*** EXTRACTED DATA Section Begins ***

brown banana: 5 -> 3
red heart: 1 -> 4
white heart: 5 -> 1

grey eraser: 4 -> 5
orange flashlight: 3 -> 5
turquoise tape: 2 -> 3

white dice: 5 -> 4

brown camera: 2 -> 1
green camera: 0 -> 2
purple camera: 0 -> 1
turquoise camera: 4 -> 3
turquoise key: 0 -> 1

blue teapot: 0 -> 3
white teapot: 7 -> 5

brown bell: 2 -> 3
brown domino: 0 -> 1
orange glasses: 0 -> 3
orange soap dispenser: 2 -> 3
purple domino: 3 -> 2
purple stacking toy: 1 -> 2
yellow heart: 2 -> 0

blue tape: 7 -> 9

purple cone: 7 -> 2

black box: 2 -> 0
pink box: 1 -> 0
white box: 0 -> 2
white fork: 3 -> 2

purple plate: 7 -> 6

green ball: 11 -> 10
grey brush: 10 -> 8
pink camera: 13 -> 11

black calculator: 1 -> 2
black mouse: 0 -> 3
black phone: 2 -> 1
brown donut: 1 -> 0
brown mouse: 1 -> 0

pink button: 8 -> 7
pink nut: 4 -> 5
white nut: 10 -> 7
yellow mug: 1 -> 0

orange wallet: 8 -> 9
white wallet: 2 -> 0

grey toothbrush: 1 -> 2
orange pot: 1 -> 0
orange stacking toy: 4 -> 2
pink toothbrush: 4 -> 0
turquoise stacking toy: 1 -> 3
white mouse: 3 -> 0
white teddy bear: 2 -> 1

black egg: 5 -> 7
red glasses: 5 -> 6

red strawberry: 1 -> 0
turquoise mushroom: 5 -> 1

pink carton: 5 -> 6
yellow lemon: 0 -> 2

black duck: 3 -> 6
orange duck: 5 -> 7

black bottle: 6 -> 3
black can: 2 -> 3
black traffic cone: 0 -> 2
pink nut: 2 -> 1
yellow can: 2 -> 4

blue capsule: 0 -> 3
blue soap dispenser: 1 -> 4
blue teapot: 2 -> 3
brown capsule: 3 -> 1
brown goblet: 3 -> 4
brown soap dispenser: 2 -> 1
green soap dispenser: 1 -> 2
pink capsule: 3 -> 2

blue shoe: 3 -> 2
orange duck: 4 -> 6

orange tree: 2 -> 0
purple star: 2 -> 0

*** EXTRACTED DATA Section Ends ***

◆ **TASK TO CARRY OUT**:
A verbatim copy of the listing above, starting from the line with "orange flashlight: 3 -> 5" and running to its last line, is the only output needed.

◆ **REPLY TO THE EXERCISE**:
orange flashlight: 3 -> 5
turquoise tape: 2 -> 3

white dice: 5 -> 4

brown camera: 2 -> 1
green camera: 0 -> 2
purple camera: 0 -> 1
turquoise camera: 4 -> 3
turquoise key: 0 -> 1

blue teapot: 0 -> 3
white teapot: 7 -> 5

brown bell: 2 -> 3
brown domino: 0 -> 1
orange glasses: 0 -> 3
orange soap dispenser: 2 -> 3
purple domino: 3 -> 2
purple stacking toy: 1 -> 2
yellow heart: 2 -> 0

blue tape: 7 -> 9

purple cone: 7 -> 2

black box: 2 -> 0
pink box: 1 -> 0
white box: 0 -> 2
white fork: 3 -> 2

purple plate: 7 -> 6

green ball: 11 -> 10
grey brush: 10 -> 8
pink camera: 13 -> 11

black calculator: 1 -> 2
black mouse: 0 -> 3
black phone: 2 -> 1
brown donut: 1 -> 0
brown mouse: 1 -> 0

pink button: 8 -> 7
pink nut: 4 -> 5
white nut: 10 -> 7
yellow mug: 1 -> 0

orange wallet: 8 -> 9
white wallet: 2 -> 0

grey toothbrush: 1 -> 2
orange pot: 1 -> 0
orange stacking toy: 4 -> 2
pink toothbrush: 4 -> 0
turquoise stacking toy: 1 -> 3
white mouse: 3 -> 0
white teddy bear: 2 -> 1

black egg: 5 -> 7
red glasses: 5 -> 6

red strawberry: 1 -> 0
turquoise mushroom: 5 -> 1

pink carton: 5 -> 6
yellow lemon: 0 -> 2

black duck: 3 -> 6
orange duck: 5 -> 7

black bottle: 6 -> 3
black can: 2 -> 3
black traffic cone: 0 -> 2
pink nut: 2 -> 1
yellow can: 2 -> 4

blue capsule: 0 -> 3
blue soap dispenser: 1 -> 4
blue teapot: 2 -> 3
brown capsule: 3 -> 1
brown goblet: 3 -> 4
brown soap dispenser: 2 -> 1
green soap dispenser: 1 -> 2
pink capsule: 3 -> 2

blue shoe: 3 -> 2
orange duck: 4 -> 6

orange tree: 2 -> 0
purple star: 2 -> 0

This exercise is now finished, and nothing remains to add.